=== AVAILABLE DATA ===
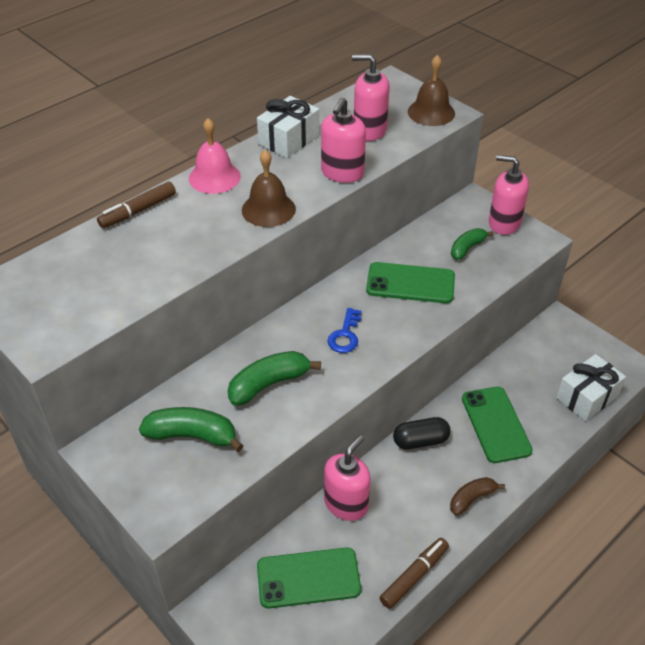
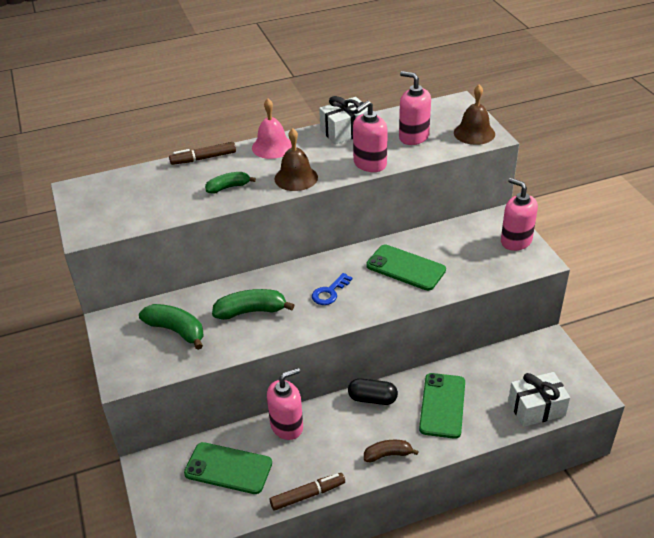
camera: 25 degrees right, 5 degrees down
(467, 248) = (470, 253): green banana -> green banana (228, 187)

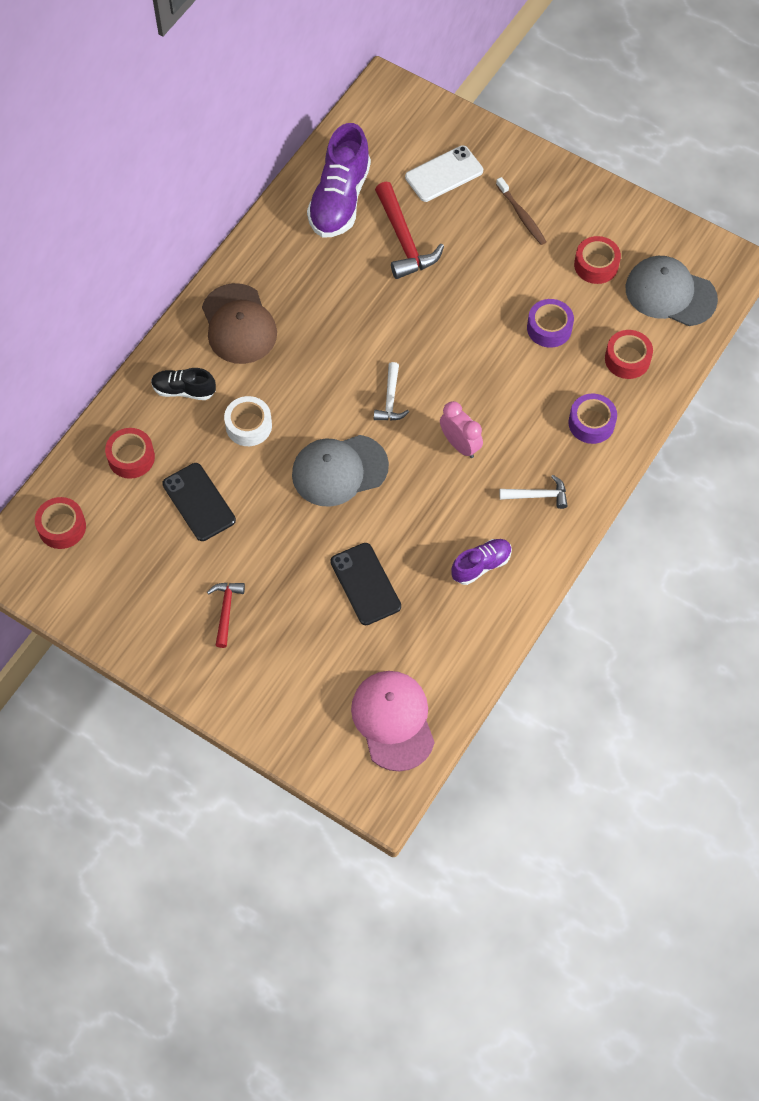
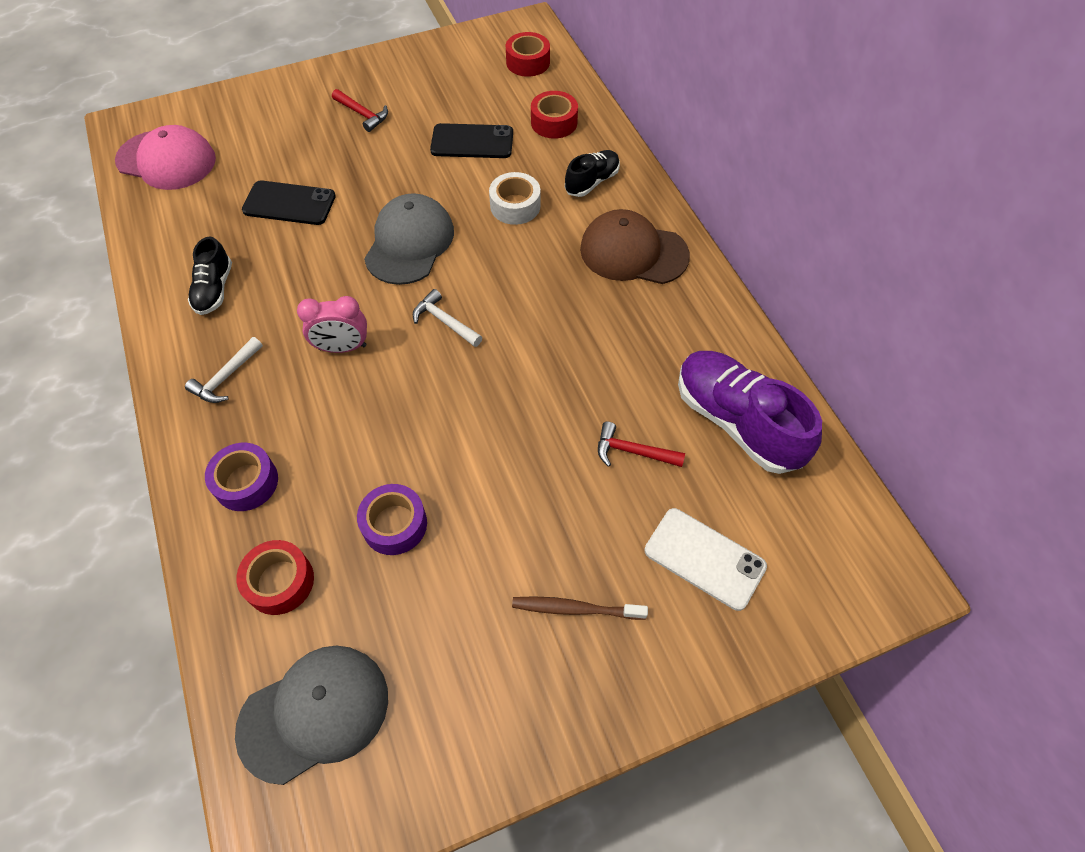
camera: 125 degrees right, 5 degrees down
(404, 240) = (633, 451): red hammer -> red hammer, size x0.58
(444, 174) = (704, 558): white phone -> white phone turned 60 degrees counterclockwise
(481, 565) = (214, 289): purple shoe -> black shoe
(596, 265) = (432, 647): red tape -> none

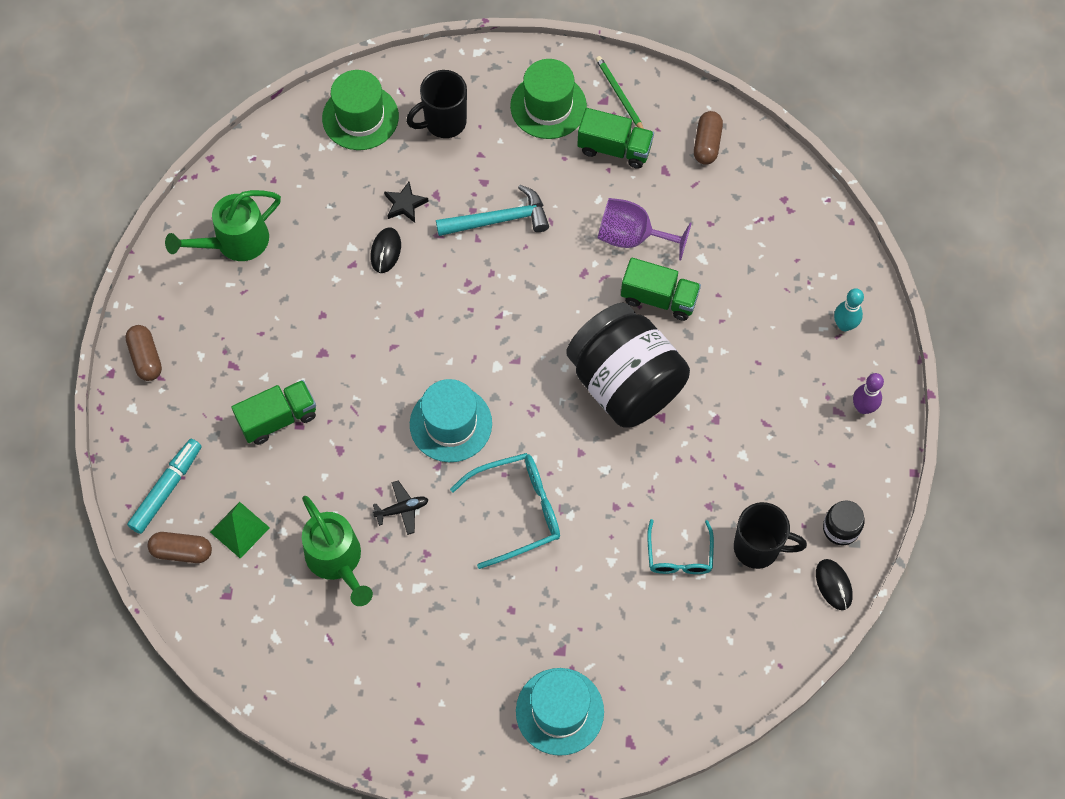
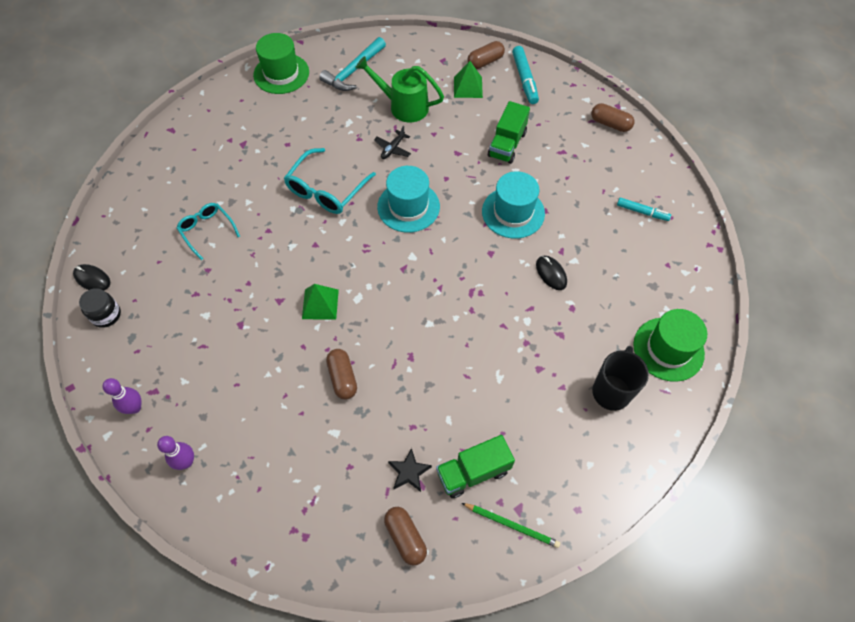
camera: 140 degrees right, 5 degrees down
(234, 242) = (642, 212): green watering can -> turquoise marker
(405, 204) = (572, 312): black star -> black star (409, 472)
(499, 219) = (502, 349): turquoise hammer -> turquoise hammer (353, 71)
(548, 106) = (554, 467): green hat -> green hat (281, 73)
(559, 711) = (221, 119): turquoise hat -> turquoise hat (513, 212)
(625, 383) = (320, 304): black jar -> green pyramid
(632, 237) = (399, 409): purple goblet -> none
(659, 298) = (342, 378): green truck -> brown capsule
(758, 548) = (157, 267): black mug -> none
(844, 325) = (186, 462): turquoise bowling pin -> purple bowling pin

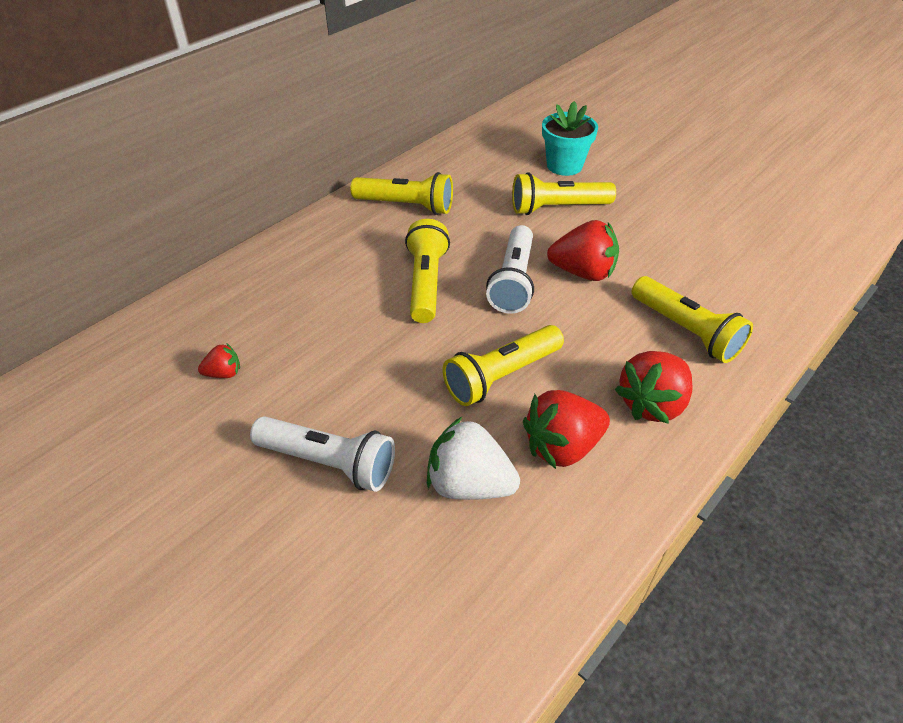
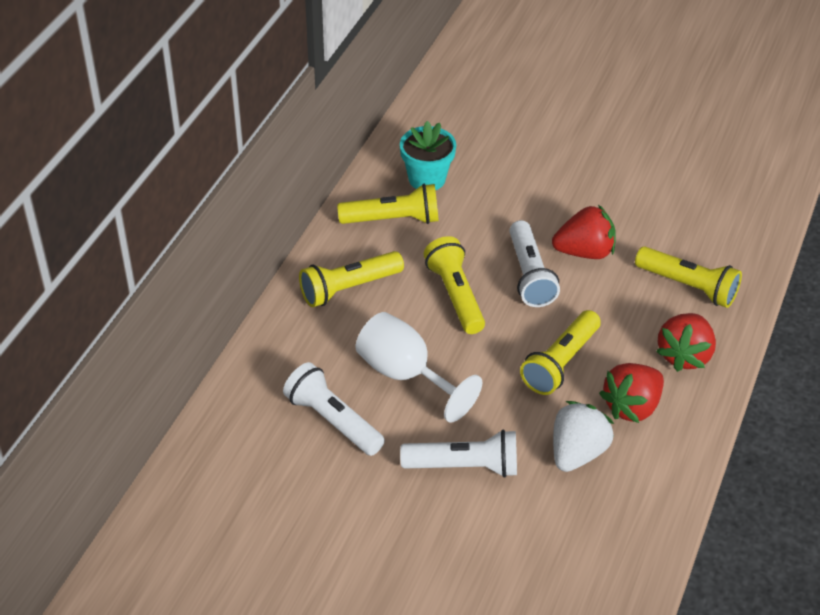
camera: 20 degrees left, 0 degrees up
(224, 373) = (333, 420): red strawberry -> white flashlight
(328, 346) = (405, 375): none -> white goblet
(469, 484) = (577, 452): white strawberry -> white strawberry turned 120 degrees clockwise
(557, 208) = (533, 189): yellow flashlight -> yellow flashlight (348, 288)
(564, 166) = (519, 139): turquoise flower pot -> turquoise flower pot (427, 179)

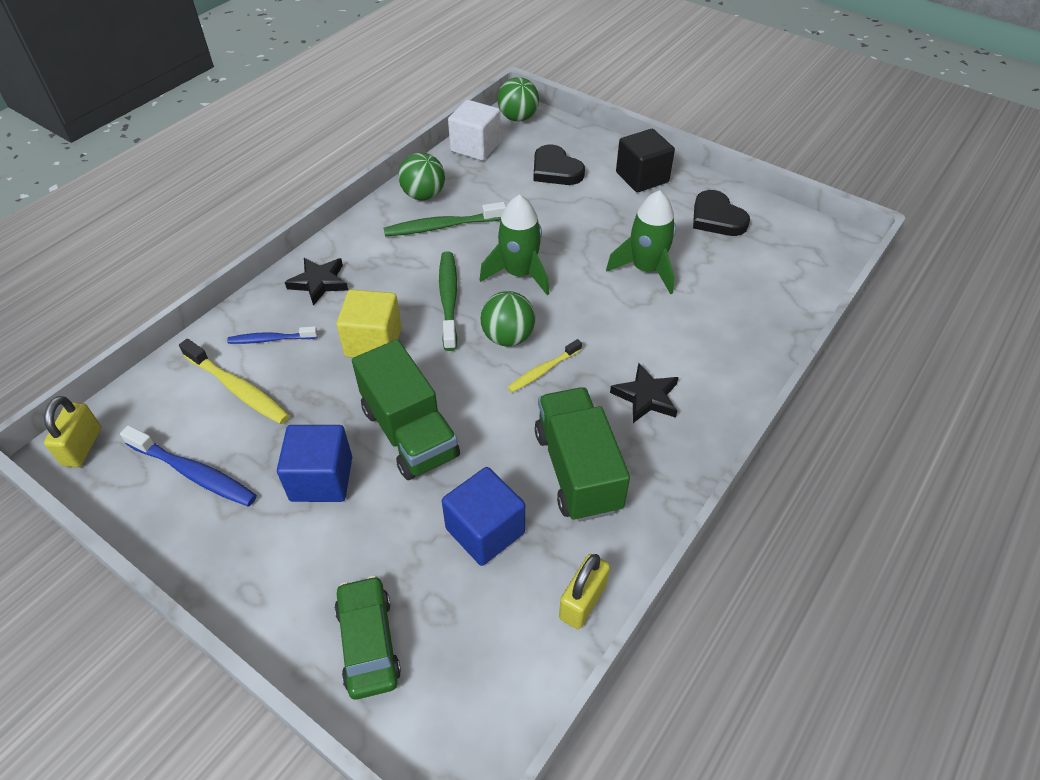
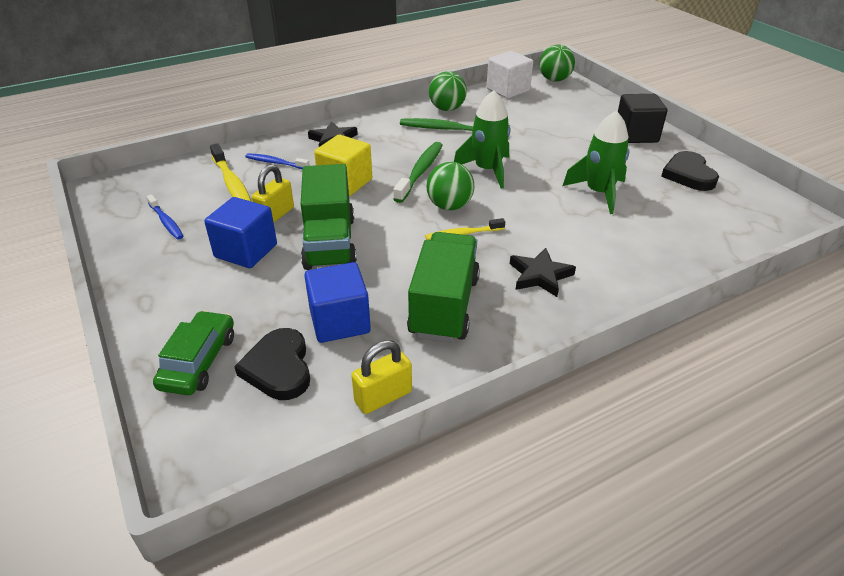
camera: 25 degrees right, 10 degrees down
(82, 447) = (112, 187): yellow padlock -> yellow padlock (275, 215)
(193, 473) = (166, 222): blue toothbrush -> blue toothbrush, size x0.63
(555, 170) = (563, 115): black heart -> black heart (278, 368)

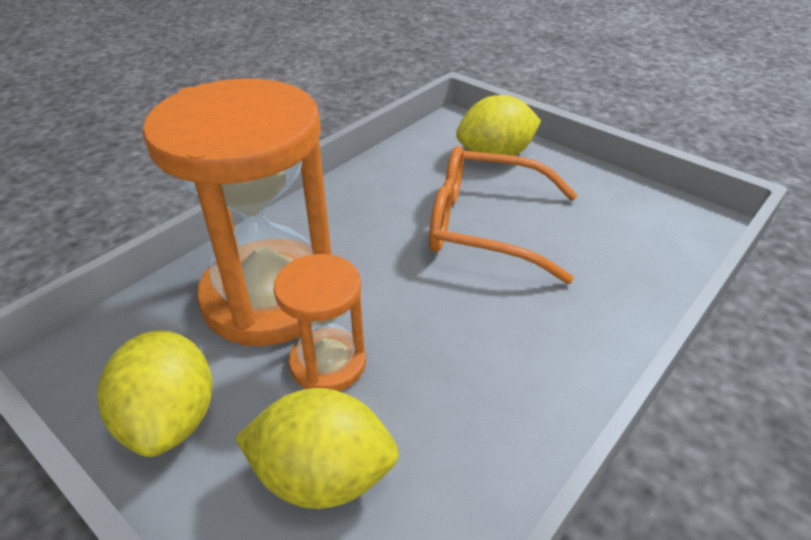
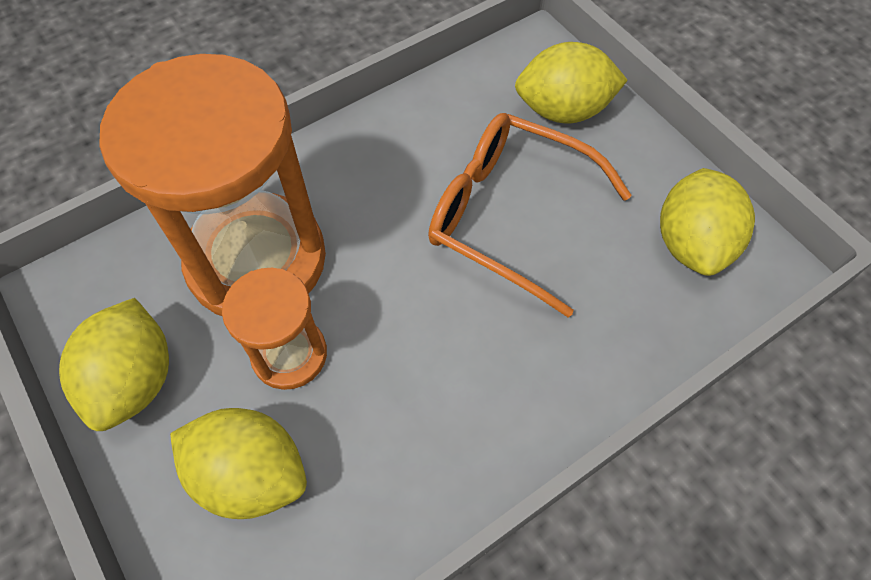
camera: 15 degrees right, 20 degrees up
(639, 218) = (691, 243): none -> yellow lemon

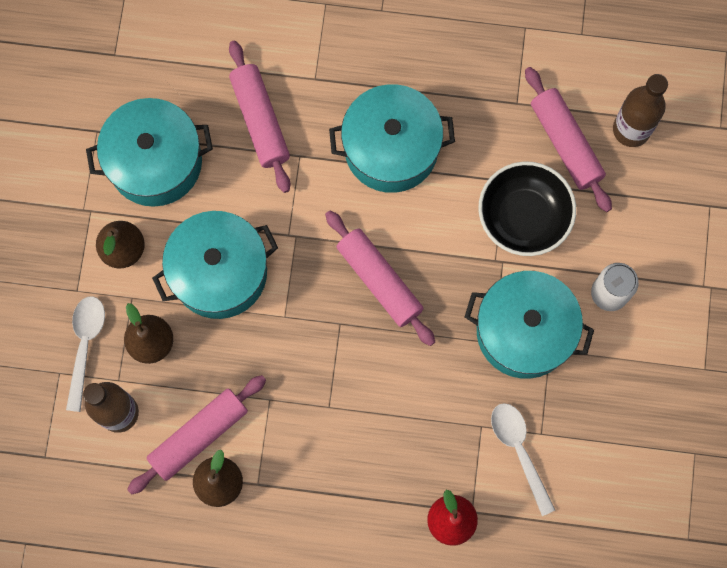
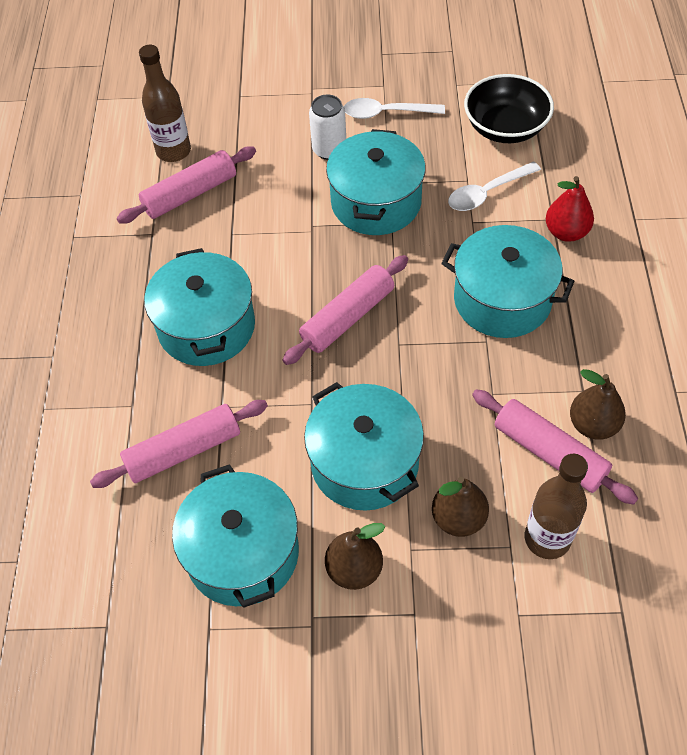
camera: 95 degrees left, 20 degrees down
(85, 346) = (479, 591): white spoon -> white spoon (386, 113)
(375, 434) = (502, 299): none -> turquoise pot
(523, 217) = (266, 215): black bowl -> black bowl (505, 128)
===
* _WHAT TO WORK ON_: Could you filter the entries above for lines holding the string "purple" and copy them?

* _TASK OUTPUT_:
(481, 565) = (214, 289): purple shoe -> black shoe
(632, 237) = (399, 409): purple goblet -> none
(844, 325) = (186, 462): turquoise bowling pin -> purple bowling pin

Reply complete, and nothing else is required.